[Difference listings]
-----

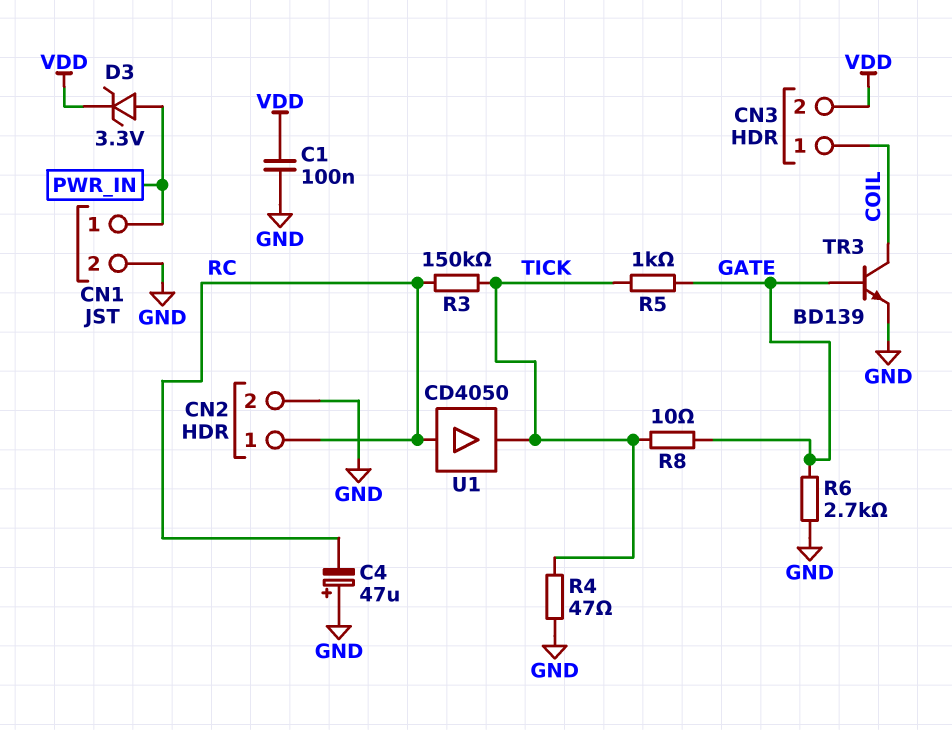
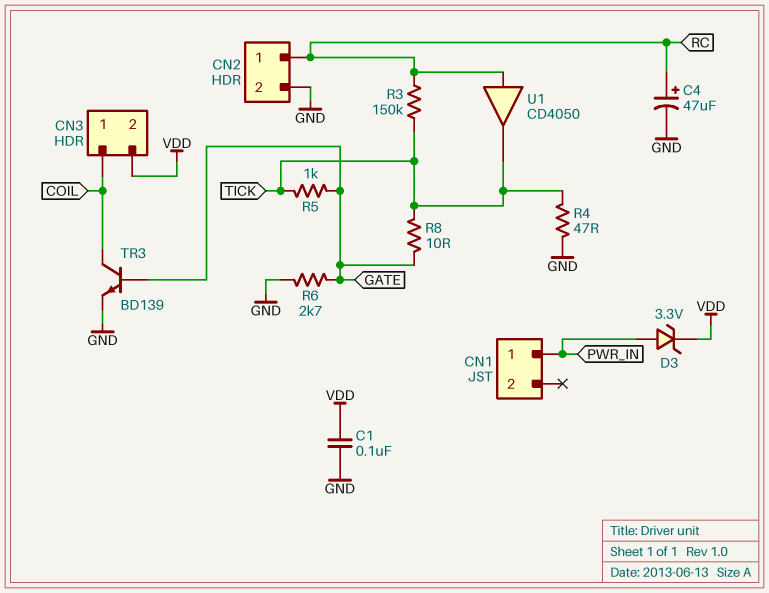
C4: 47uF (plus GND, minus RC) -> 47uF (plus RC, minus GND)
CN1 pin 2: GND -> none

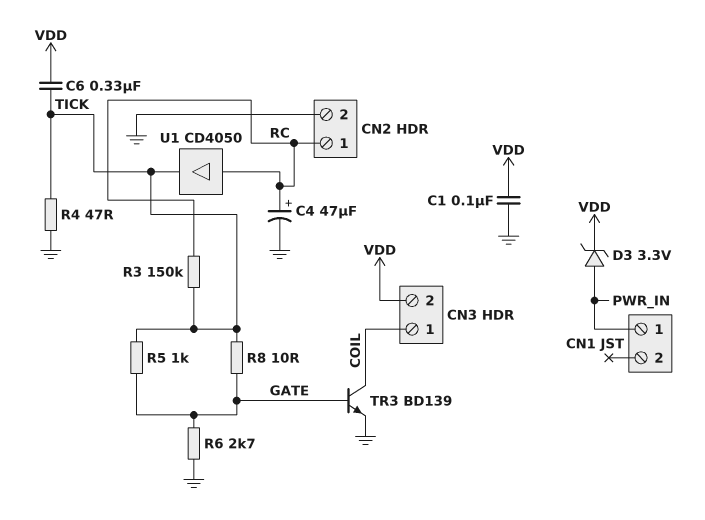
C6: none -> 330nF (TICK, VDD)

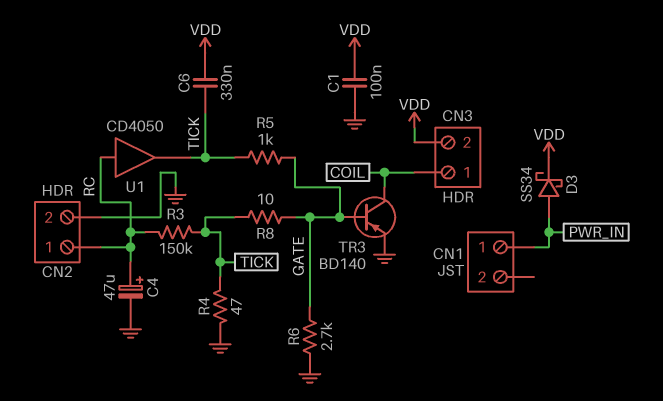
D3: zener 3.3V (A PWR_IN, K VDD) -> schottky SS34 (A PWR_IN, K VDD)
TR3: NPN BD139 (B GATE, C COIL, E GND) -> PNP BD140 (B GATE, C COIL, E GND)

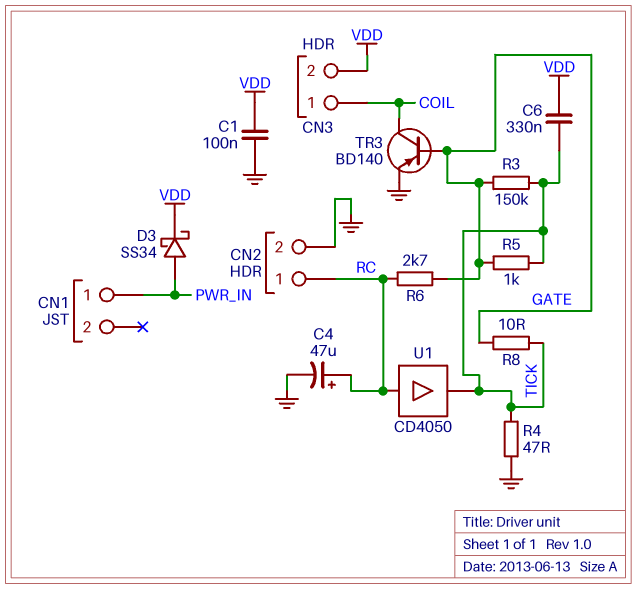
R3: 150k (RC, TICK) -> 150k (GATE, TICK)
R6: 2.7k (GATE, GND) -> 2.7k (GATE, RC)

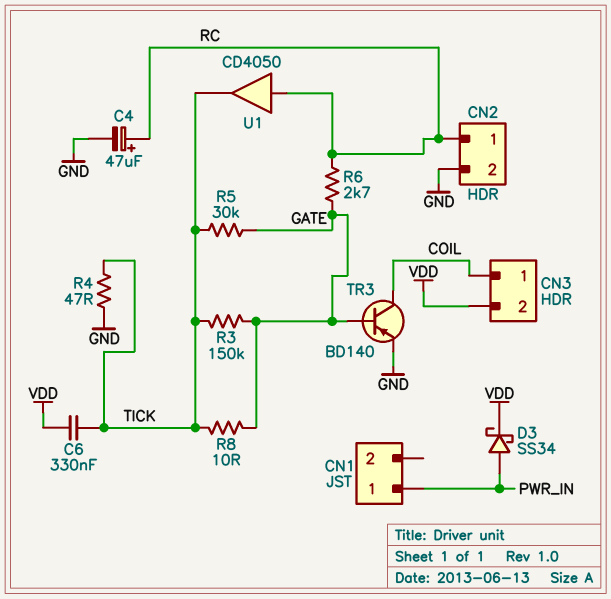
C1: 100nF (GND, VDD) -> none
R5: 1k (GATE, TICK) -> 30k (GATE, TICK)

-----

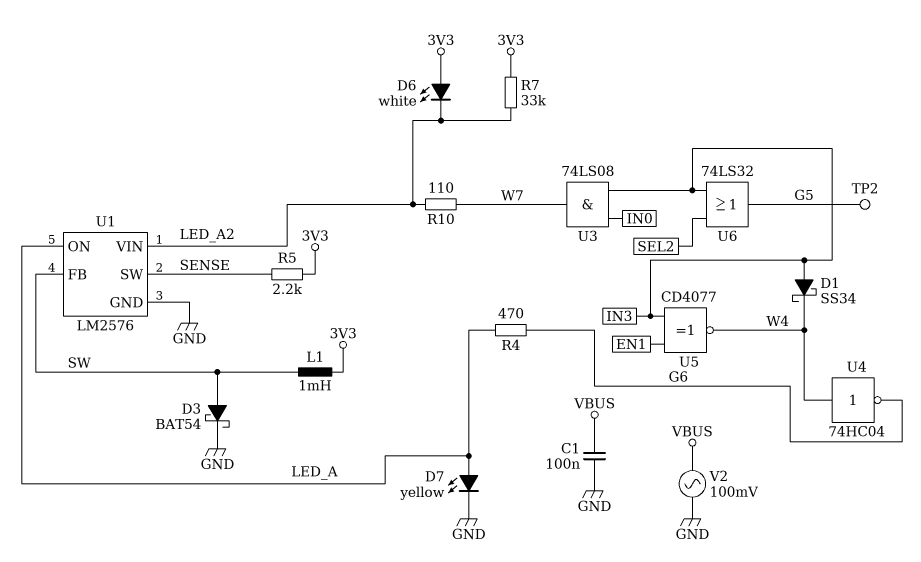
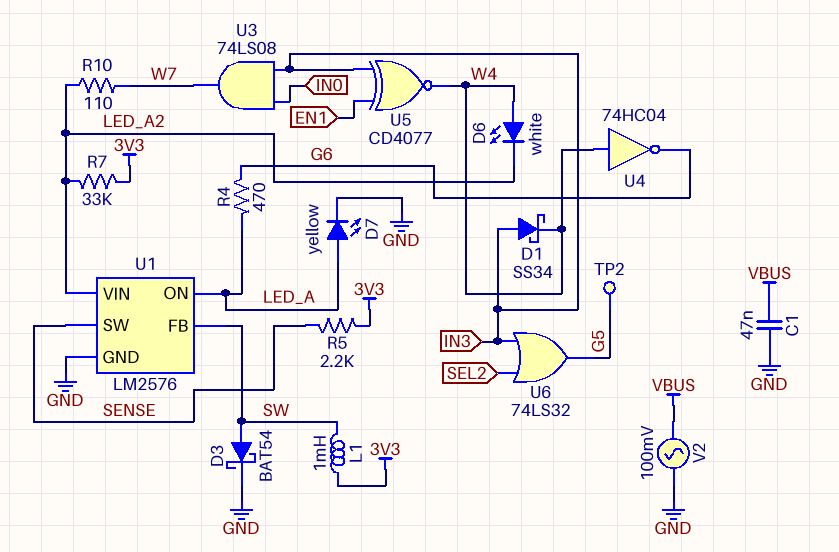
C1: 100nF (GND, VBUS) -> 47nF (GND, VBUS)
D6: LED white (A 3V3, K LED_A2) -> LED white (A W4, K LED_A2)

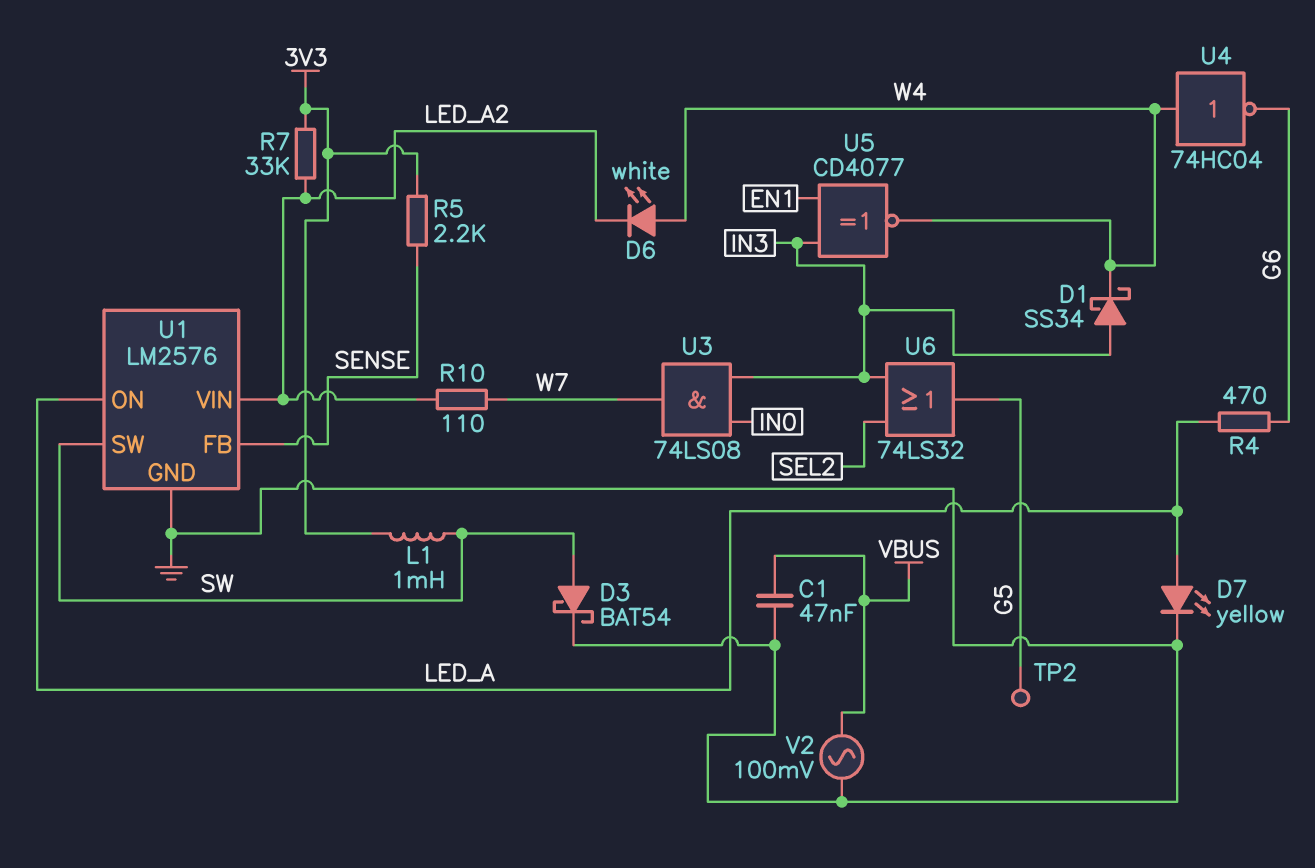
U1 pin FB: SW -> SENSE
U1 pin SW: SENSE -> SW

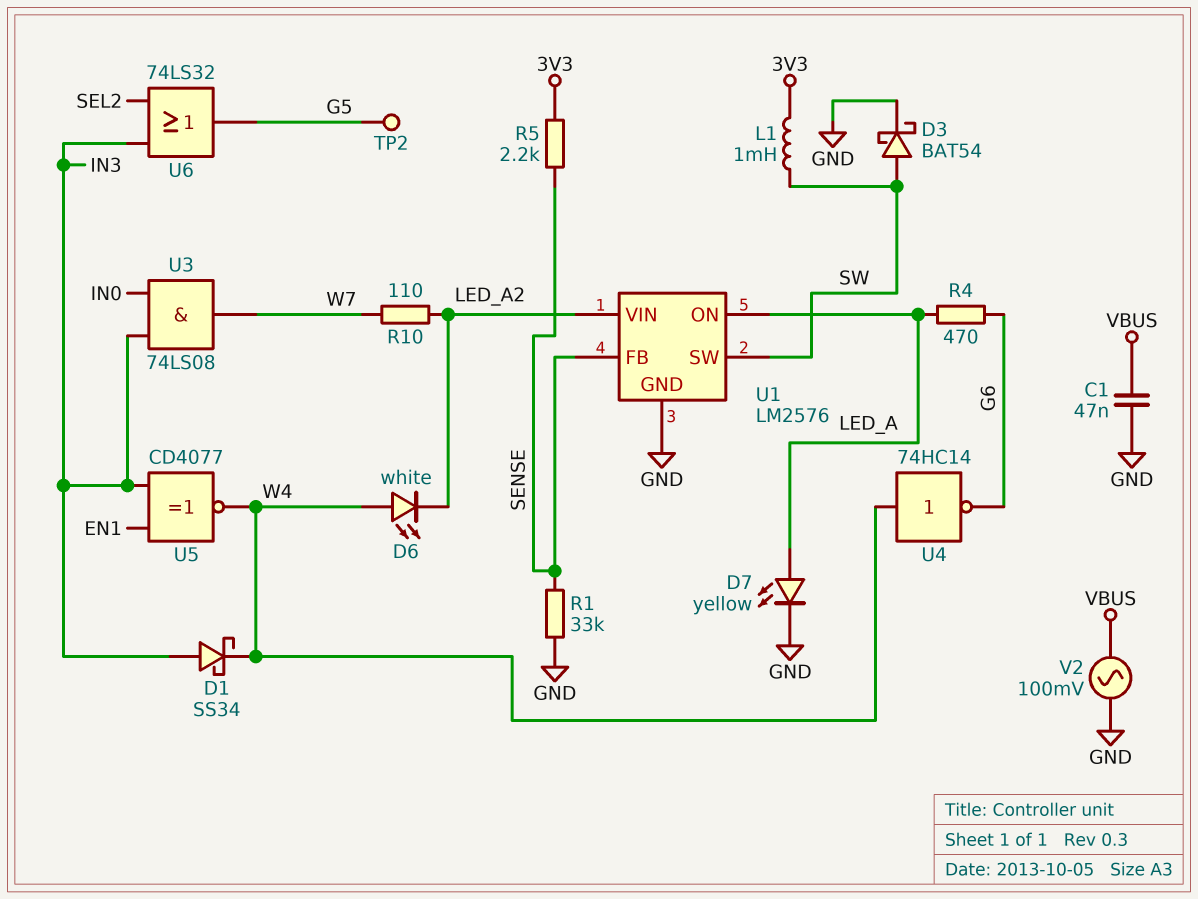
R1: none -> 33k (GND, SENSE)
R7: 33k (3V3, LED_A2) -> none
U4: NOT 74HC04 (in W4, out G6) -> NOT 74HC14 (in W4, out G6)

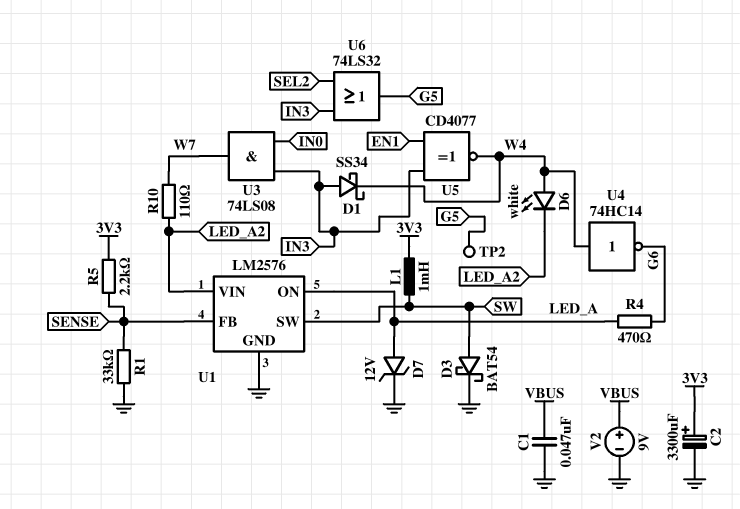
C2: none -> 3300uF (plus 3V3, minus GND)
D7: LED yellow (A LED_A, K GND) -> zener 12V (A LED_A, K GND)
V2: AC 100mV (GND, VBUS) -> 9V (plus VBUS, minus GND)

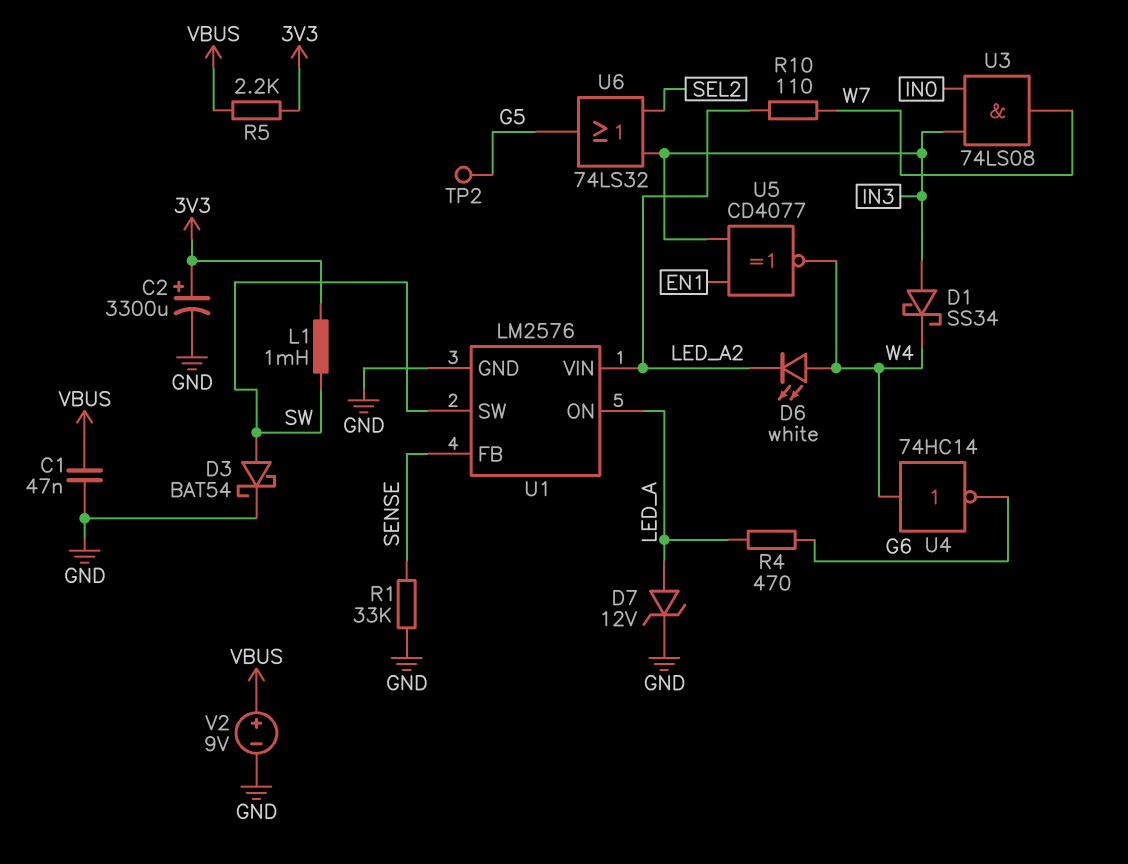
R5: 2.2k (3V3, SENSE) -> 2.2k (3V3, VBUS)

-----

**EXERCISE DETAILS**
Could you output exactly the lines above, from the line with "U1 pin FB: SW -> SENSE" up to and including the line with "D7: LED yellow", and nothing else, skipping the pictures?

**RESPONSE BELOW**
U1 pin FB: SW -> SENSE
U1 pin SW: SENSE -> SW

R1: none -> 33k (GND, SENSE)
R7: 33k (3V3, LED_A2) -> none
U4: NOT 74HC04 (in W4, out G6) -> NOT 74HC14 (in W4, out G6)

C2: none -> 3300uF (plus 3V3, minus GND)
D7: LED yellow (A LED_A, K GND) -> zener 12V (A LED_A, K GND)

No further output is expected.